● **Problem details**: Copy every record exactly as it stands. Leave the pictures out.
Listed entries START
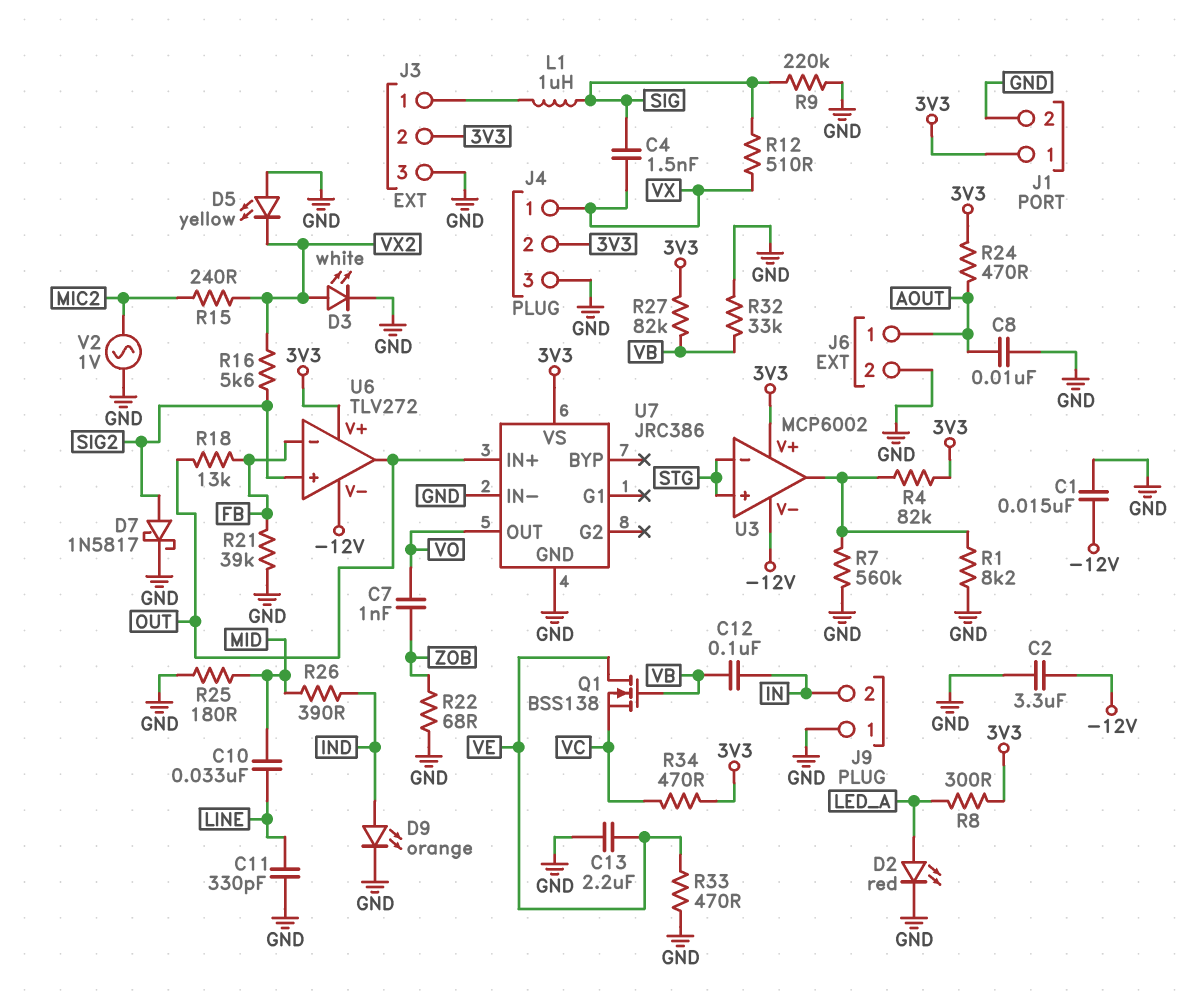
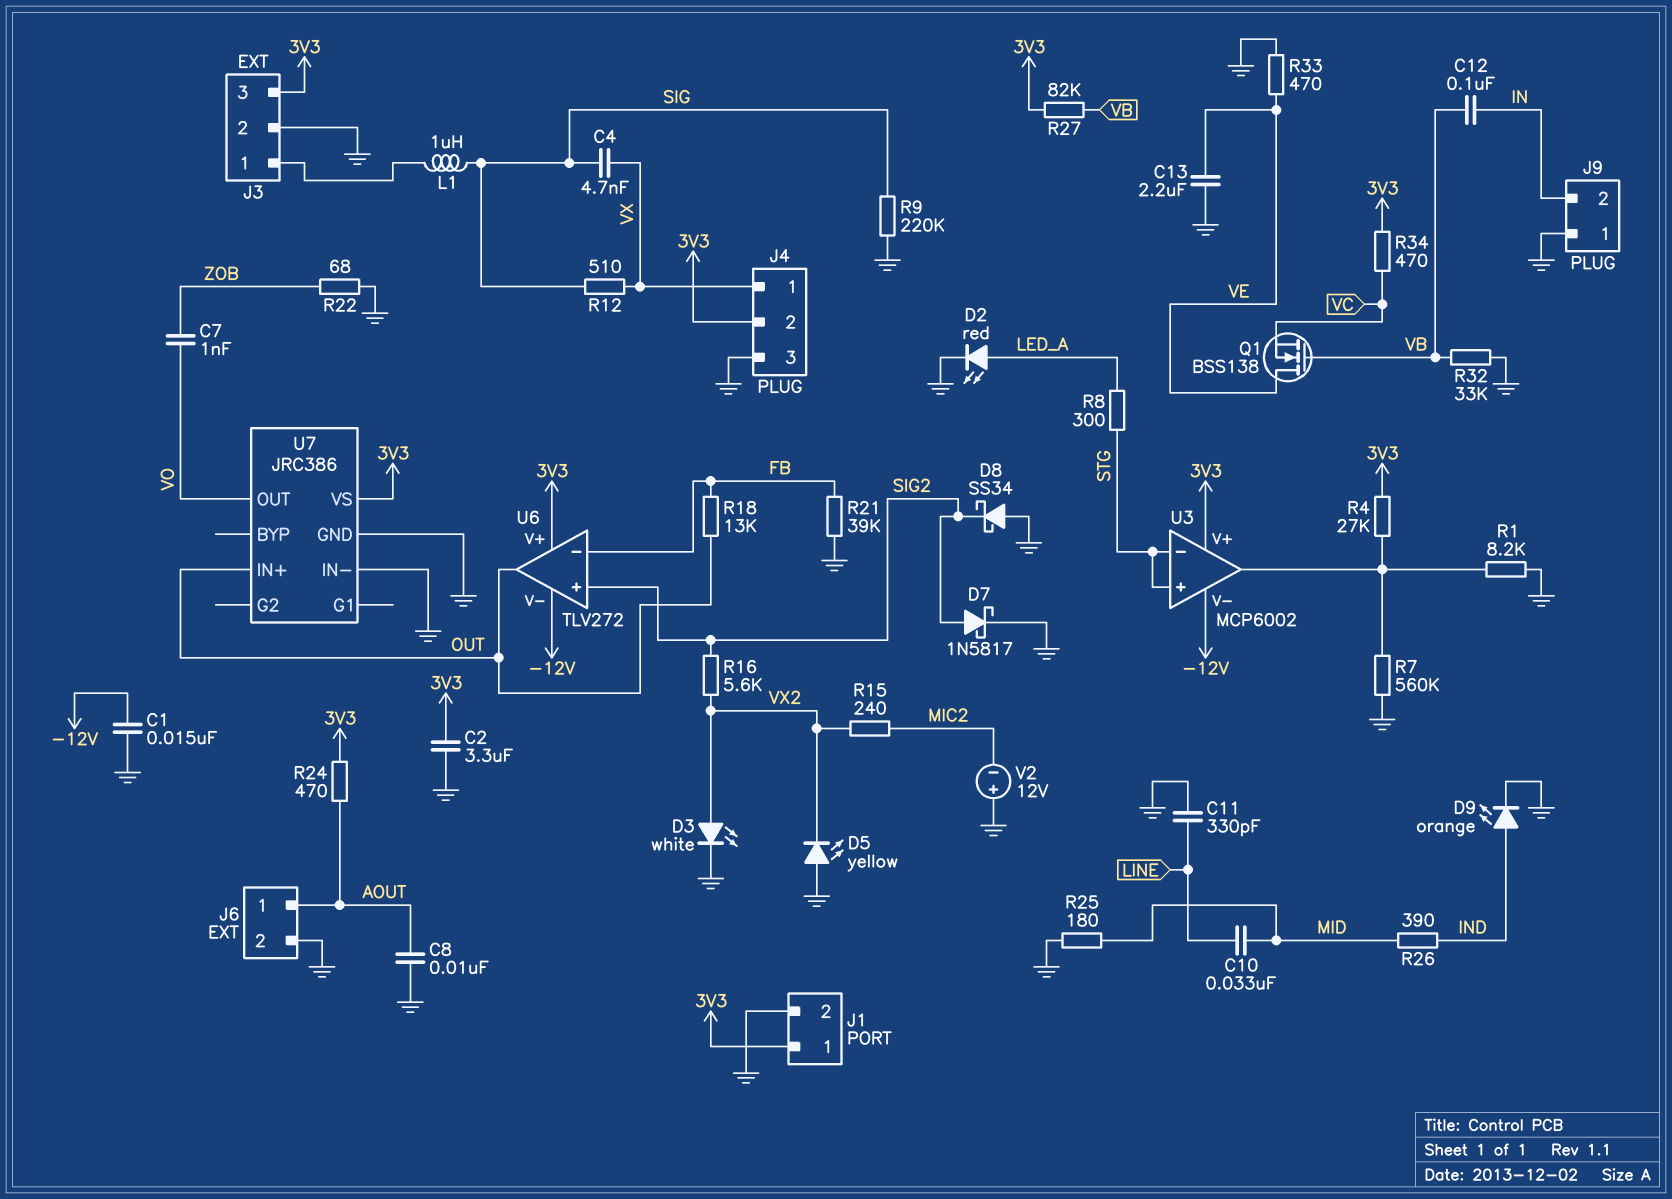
C2: 3.3uF (-12V, GND) -> 3.3uF (3V3, GND)
C4: 1.5nF (SIG, VX) -> 4.7nF (SIG, VX)
D8: none -> schottky SS34 (A GND, K SIG2)
J3 pin 2: 3V3 -> GND
J3 pin 3: GND -> 3V3
R4: 82k (3V3, U3/out) -> 27k (3V3, U3/out)
R8: 300 (3V3, LED_A) -> 300 (LED_A, STG)
V2: AC 1V (GND, MIC2) -> 12V (plus GND, minus MIC2)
Listed entries END
● **Task solution**:
C2: 3.3uF (-12V, GND) -> 3.3uF (3V3, GND)
C4: 1.5nF (SIG, VX) -> 4.7nF (SIG, VX)
D8: none -> schottky SS34 (A GND, K SIG2)
J3 pin 2: 3V3 -> GND
J3 pin 3: GND -> 3V3
R4: 82k (3V3, U3/out) -> 27k (3V3, U3/out)
R8: 300 (3V3, LED_A) -> 300 (LED_A, STG)
V2: AC 1V (GND, MIC2) -> 12V (plus GND, minus MIC2)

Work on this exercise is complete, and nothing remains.